[Goal of the exercise]
The answer should consist of each line below that contains the word "bowl".

#### Material provided

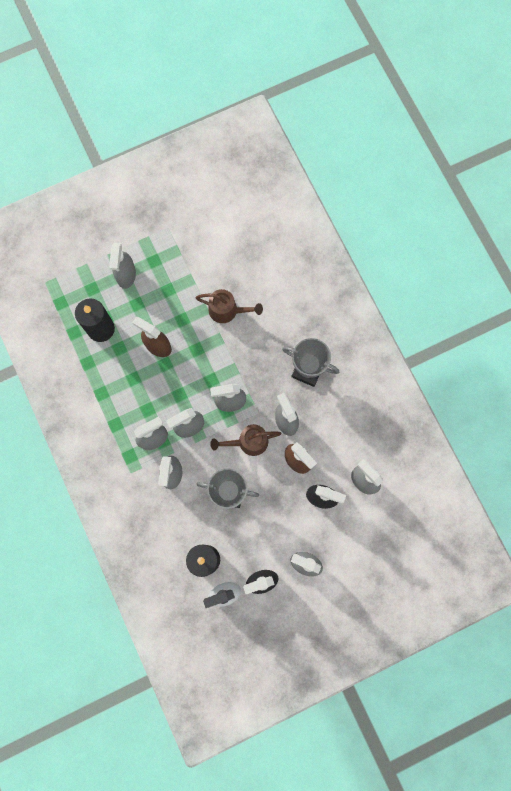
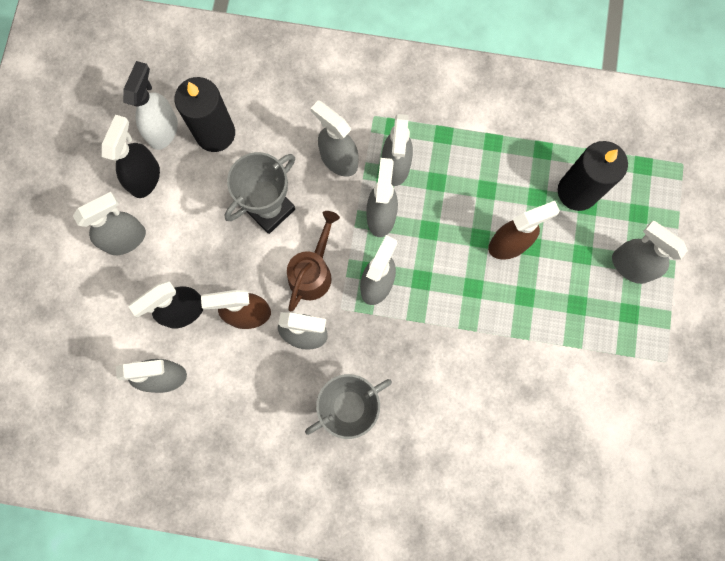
camera: 125 degrees right, 0 degrees up
brown watering can [195,289,263,323] -> none

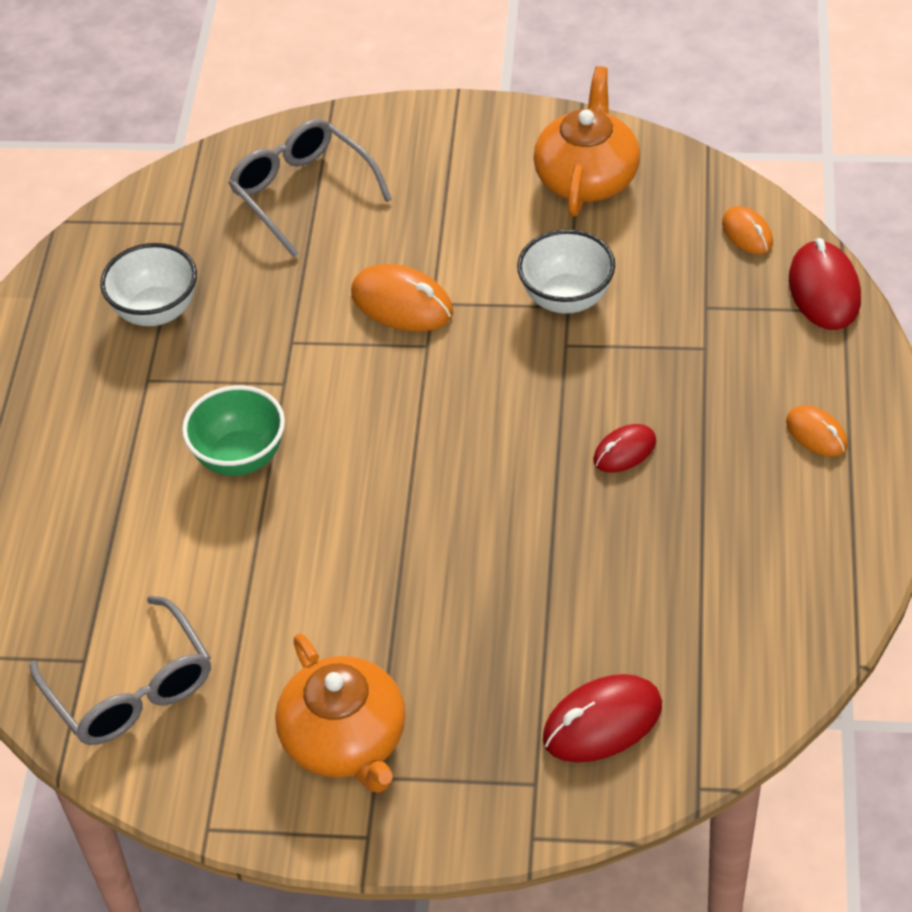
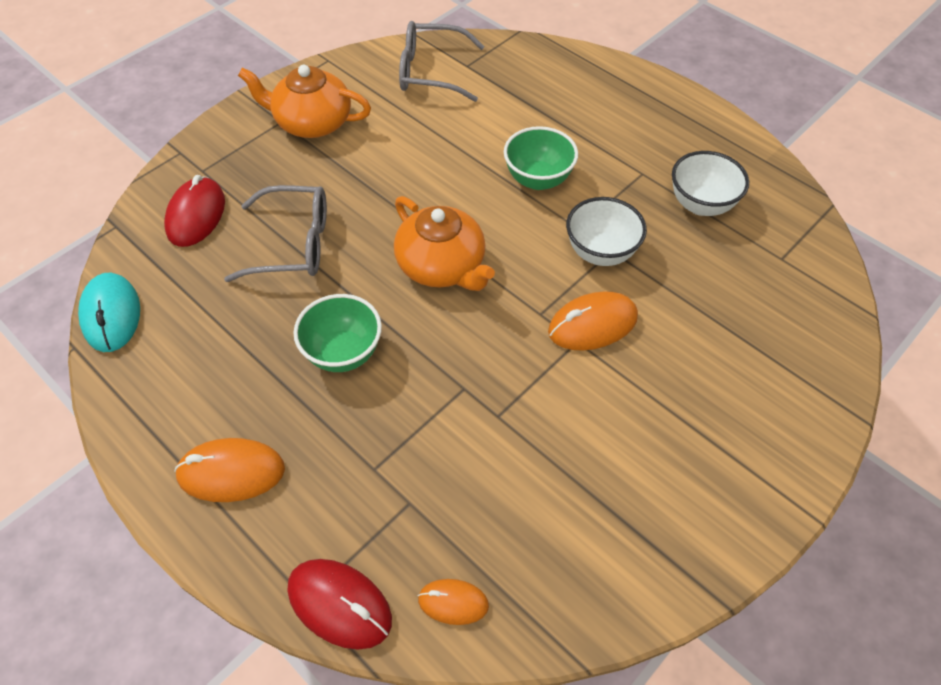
camera: 125 degrees right, 5 degrees up
grey glasses [229,119,392,257] -> grey glasses moved to [224,185,327,282]
white bowl [517,229,615,314] -> white bowl moved to [566,197,647,266]
orange teapot [533,66,640,217] -> orange teapot moved to [394,196,495,291]
red mouse [593,424,656,472] -> green bowl [293,294,382,372]
orange mouse [786,405,848,457] -> orange mouse [174,438,285,502], size x1.65
none -> turquoise mouse [78,273,140,352]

########

[Output]
white bowl [517,229,615,314] -> white bowl moved to [566,197,647,266]
red mouse [593,424,656,472] -> green bowl [293,294,382,372]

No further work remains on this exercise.